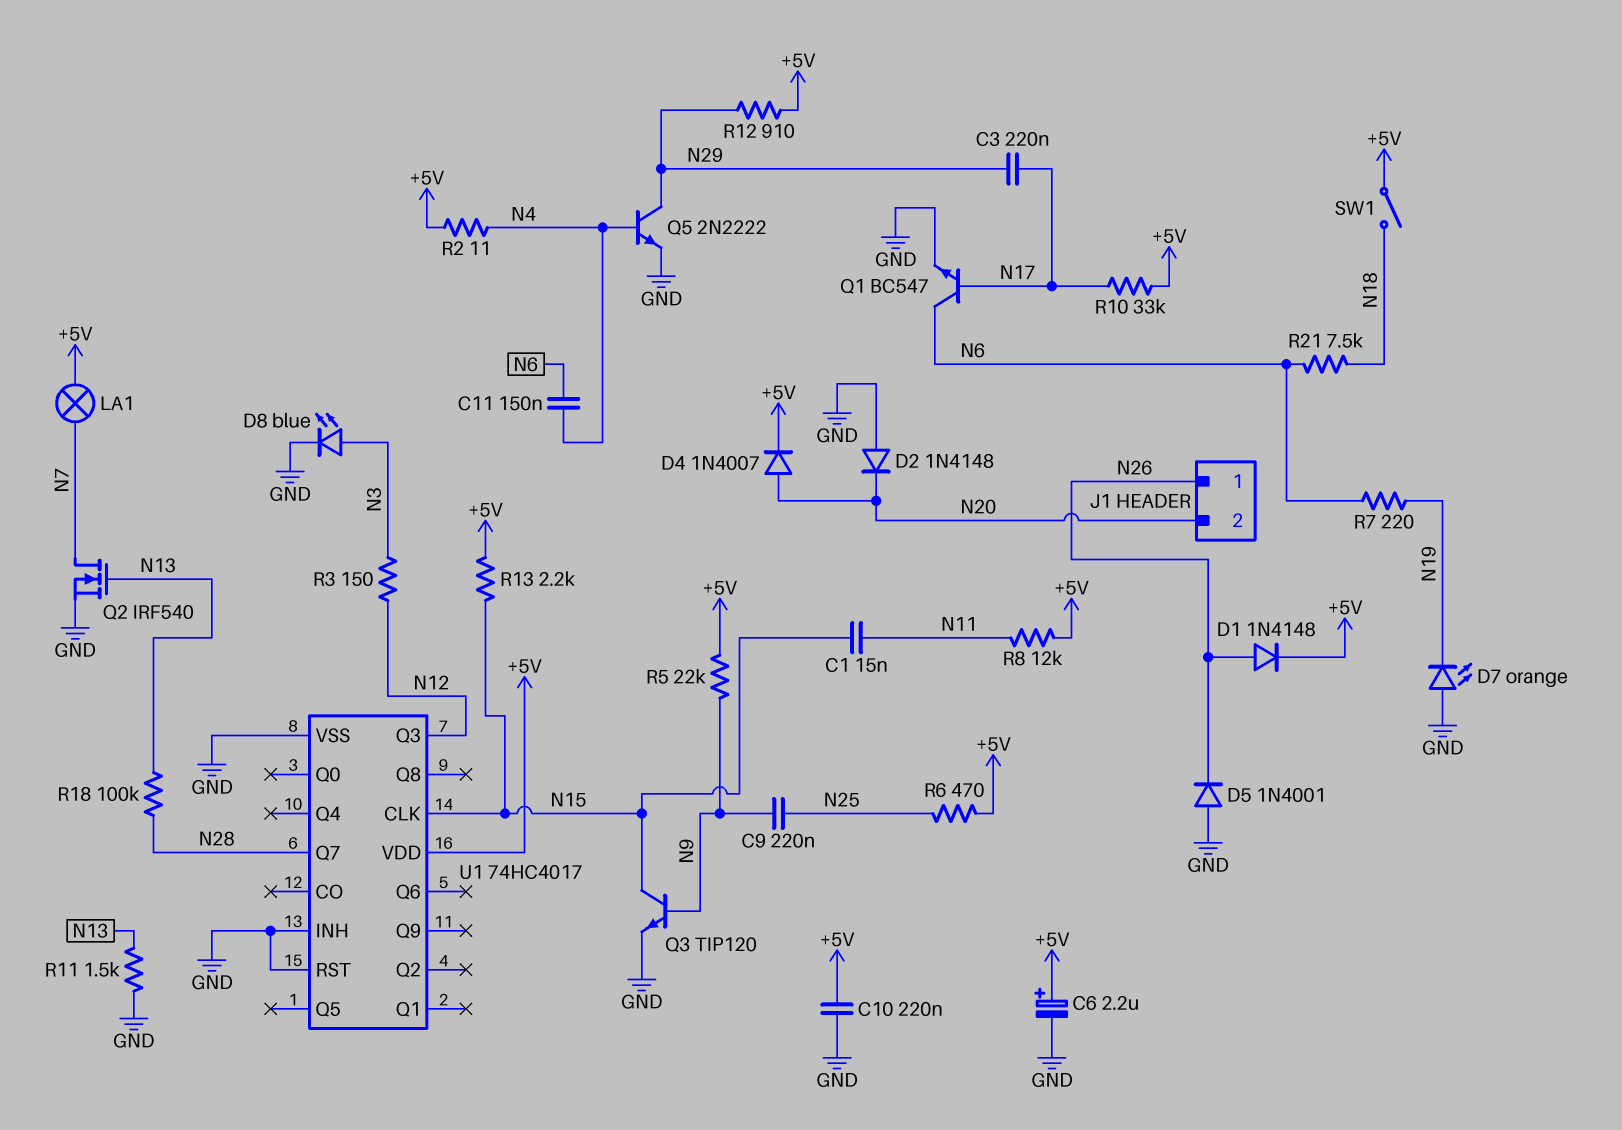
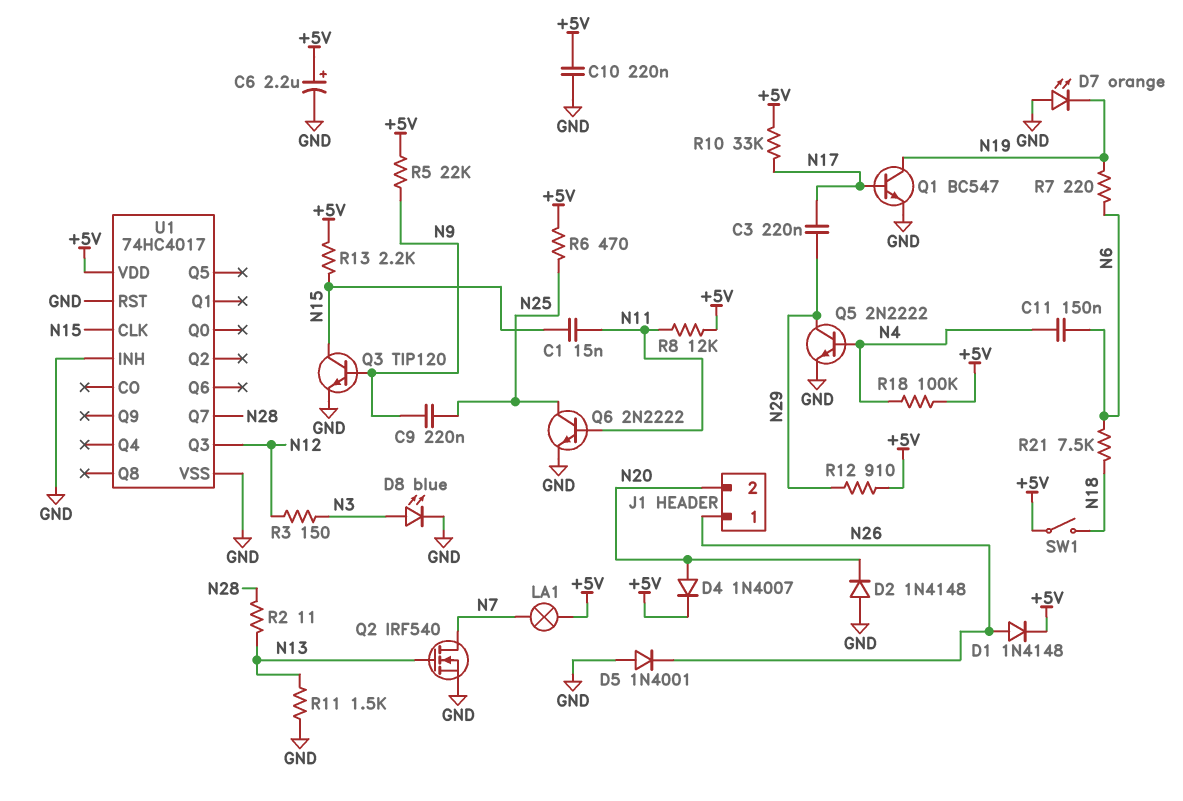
Q1: NPN BC547 (B N17, C N6, E GND) -> NPN BC547 (B N17, C N19, E GND)
Q6: none -> NPN 2N2222 (B N11, C N25, E GND)
R2: 11 (+5V, N4) -> 11 (N13, N28)
R18: 100k (N13, N28) -> 100k (+5V, N4)

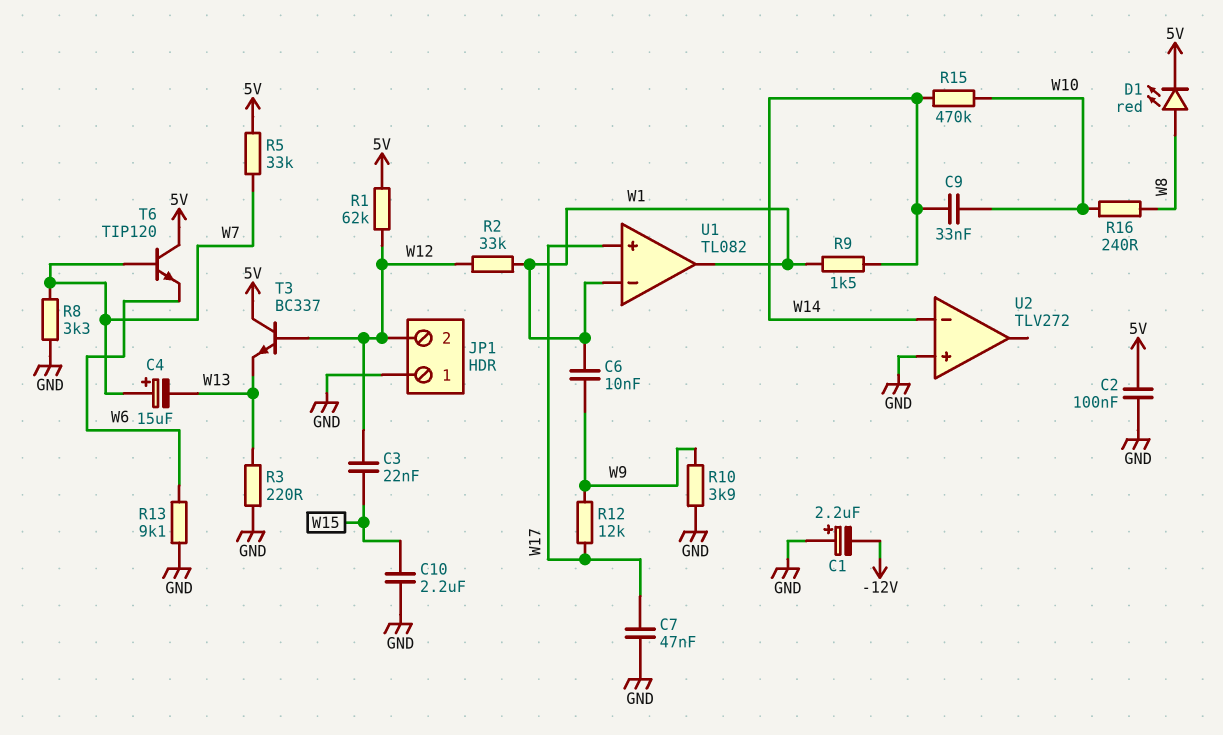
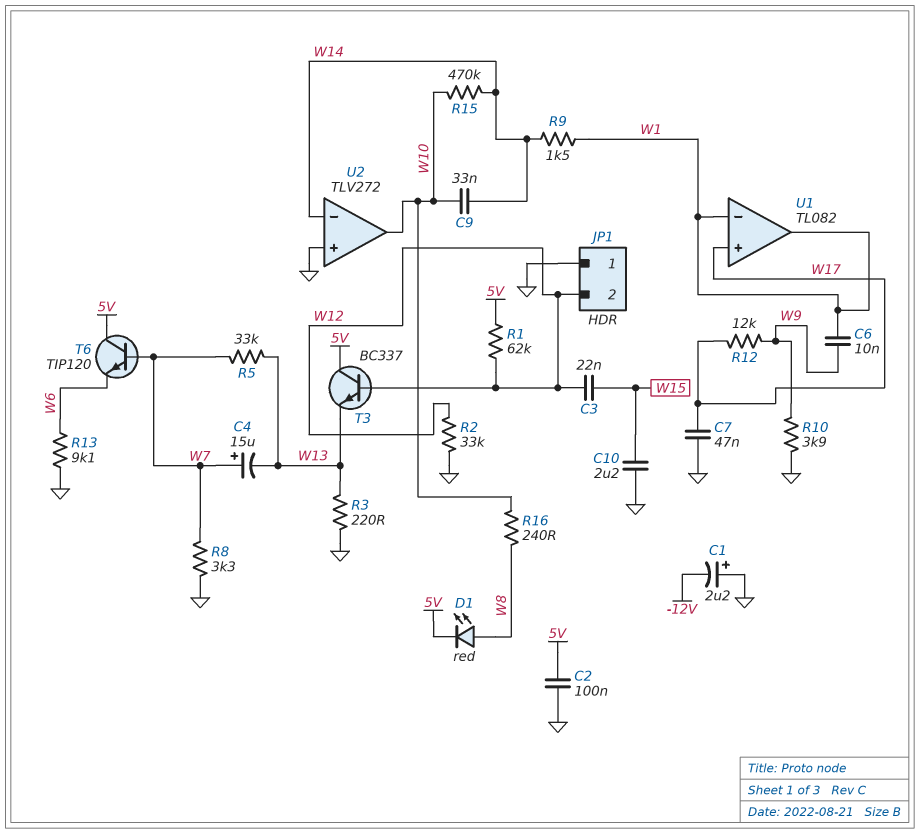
R2: 33k (W1, W12) -> 33k (GND, W12)
R5: 33k (5V, W7) -> 33k (W7, W13)
U2 pin out: none -> W10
--- --- ---
• _Task goal_: Set down all of the data word for word; no pictures belong in it.

• _Task solution_:
Q1: NPN BC547 (B N17, C N6, E GND) -> NPN BC547 (B N17, C N19, E GND)
Q6: none -> NPN 2N2222 (B N11, C N25, E GND)
R2: 11 (+5V, N4) -> 11 (N13, N28)
R18: 100k (N13, N28) -> 100k (+5V, N4)

R2: 33k (W1, W12) -> 33k (GND, W12)
R5: 33k (5V, W7) -> 33k (W7, W13)
U2 pin out: none -> W10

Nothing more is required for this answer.